Saved data entries:
┄┄┄┄┄┄┄┄┄┄

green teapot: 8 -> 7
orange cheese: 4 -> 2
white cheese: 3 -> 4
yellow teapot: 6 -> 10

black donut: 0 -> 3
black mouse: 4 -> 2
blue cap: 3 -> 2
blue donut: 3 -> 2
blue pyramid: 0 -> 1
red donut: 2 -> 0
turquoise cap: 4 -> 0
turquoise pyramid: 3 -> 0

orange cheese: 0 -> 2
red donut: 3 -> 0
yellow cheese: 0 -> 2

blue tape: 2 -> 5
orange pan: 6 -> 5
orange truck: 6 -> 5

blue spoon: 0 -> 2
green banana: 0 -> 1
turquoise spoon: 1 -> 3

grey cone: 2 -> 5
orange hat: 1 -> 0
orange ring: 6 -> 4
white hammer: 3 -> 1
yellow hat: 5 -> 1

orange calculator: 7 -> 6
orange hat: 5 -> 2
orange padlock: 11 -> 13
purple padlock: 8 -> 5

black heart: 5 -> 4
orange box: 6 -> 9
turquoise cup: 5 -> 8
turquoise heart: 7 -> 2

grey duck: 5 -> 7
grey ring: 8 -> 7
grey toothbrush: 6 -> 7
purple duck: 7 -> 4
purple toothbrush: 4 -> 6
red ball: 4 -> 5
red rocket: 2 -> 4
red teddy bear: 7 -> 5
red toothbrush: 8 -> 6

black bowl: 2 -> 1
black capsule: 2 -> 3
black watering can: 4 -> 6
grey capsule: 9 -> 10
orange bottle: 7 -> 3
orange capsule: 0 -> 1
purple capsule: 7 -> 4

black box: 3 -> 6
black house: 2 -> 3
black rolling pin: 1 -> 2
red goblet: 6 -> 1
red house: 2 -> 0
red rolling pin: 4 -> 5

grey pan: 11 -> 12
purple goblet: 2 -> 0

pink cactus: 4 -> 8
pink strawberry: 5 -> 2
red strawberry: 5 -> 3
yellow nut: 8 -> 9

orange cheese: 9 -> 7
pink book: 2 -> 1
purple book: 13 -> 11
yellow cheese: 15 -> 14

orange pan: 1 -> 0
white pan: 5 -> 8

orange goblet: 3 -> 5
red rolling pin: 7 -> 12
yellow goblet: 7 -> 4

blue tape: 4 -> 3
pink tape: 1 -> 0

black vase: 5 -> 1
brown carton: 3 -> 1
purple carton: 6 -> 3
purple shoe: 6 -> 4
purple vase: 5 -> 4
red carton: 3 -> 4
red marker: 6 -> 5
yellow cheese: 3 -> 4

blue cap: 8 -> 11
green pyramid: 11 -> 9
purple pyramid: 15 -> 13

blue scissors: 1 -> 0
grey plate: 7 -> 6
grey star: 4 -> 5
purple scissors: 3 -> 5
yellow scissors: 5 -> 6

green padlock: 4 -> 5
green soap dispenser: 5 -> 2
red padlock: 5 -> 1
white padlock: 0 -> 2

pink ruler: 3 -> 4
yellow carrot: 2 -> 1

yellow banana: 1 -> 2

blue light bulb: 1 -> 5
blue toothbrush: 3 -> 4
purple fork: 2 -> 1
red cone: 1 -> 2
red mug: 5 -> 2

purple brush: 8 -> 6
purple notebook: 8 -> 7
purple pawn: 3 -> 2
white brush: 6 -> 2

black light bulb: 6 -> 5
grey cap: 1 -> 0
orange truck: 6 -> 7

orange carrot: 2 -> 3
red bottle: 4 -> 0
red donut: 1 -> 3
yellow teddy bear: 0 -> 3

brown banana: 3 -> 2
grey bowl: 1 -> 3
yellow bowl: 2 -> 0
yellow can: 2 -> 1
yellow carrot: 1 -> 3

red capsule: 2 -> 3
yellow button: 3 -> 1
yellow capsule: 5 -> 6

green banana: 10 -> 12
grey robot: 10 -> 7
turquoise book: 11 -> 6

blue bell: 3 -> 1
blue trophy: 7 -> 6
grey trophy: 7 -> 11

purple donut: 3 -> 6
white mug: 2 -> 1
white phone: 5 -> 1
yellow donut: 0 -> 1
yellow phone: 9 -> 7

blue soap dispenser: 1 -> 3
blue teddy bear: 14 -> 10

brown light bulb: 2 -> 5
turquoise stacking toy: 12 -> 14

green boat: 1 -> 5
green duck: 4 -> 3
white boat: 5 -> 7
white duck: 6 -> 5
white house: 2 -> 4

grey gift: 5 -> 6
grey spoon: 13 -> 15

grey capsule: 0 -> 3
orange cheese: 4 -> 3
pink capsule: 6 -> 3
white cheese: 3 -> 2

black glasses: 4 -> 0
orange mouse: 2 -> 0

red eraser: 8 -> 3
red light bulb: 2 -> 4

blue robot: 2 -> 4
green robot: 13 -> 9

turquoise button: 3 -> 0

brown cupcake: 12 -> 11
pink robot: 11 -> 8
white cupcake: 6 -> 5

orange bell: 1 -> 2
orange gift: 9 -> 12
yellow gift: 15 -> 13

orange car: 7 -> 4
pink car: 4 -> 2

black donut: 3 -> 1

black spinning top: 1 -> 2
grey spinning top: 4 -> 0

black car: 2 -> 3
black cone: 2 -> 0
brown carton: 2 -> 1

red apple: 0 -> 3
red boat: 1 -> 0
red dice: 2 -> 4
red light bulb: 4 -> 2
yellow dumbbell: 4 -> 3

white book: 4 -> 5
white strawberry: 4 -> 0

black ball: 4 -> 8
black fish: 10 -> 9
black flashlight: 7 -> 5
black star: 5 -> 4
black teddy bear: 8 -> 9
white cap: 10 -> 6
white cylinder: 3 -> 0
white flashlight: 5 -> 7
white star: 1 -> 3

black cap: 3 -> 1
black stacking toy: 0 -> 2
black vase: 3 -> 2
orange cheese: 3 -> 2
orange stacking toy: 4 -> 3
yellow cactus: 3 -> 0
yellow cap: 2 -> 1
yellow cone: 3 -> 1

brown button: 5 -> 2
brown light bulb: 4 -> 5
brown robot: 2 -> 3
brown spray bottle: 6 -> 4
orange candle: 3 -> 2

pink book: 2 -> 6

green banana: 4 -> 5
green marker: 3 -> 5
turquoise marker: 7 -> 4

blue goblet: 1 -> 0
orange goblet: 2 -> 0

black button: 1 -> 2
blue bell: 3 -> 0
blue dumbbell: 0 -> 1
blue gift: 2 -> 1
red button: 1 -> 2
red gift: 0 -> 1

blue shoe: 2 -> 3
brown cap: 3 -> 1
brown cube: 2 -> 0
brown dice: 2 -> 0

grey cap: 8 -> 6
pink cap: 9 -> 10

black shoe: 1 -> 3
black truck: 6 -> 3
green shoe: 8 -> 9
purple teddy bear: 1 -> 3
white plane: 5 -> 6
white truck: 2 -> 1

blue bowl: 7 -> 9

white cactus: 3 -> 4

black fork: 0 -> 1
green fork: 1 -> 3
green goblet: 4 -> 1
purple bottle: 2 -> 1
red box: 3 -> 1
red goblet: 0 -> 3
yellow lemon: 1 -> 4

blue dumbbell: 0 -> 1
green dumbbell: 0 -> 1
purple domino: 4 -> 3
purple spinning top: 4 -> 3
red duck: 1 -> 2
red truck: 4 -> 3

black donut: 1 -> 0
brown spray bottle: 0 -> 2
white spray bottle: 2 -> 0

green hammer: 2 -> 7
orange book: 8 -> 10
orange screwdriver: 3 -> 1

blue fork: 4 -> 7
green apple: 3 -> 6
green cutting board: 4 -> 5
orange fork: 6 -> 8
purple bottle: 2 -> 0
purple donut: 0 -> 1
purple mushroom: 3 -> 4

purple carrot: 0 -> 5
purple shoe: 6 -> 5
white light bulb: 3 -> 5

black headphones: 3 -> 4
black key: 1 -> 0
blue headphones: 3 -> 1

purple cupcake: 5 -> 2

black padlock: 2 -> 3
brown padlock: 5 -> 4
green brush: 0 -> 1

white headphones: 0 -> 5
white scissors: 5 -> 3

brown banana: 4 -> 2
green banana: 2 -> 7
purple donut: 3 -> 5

┄┄┄┄┄┄┄┄┄┄

▶ **PROMPT**
For this task, write out exactly the lines of the entries above, starting at the line with "yellow goblet: 7 -> 4" and ending at the line with "brown banana: 3 -> 2", both included, and no others.

▶ **REPLY TO THE TASK**
yellow goblet: 7 -> 4

blue tape: 4 -> 3
pink tape: 1 -> 0

black vase: 5 -> 1
brown carton: 3 -> 1
purple carton: 6 -> 3
purple shoe: 6 -> 4
purple vase: 5 -> 4
red carton: 3 -> 4
red marker: 6 -> 5
yellow cheese: 3 -> 4

blue cap: 8 -> 11
green pyramid: 11 -> 9
purple pyramid: 15 -> 13

blue scissors: 1 -> 0
grey plate: 7 -> 6
grey star: 4 -> 5
purple scissors: 3 -> 5
yellow scissors: 5 -> 6

green padlock: 4 -> 5
green soap dispenser: 5 -> 2
red padlock: 5 -> 1
white padlock: 0 -> 2

pink ruler: 3 -> 4
yellow carrot: 2 -> 1

yellow banana: 1 -> 2

blue light bulb: 1 -> 5
blue toothbrush: 3 -> 4
purple fork: 2 -> 1
red cone: 1 -> 2
red mug: 5 -> 2

purple brush: 8 -> 6
purple notebook: 8 -> 7
purple pawn: 3 -> 2
white brush: 6 -> 2

black light bulb: 6 -> 5
grey cap: 1 -> 0
orange truck: 6 -> 7

orange carrot: 2 -> 3
red bottle: 4 -> 0
red donut: 1 -> 3
yellow teddy bear: 0 -> 3

brown banana: 3 -> 2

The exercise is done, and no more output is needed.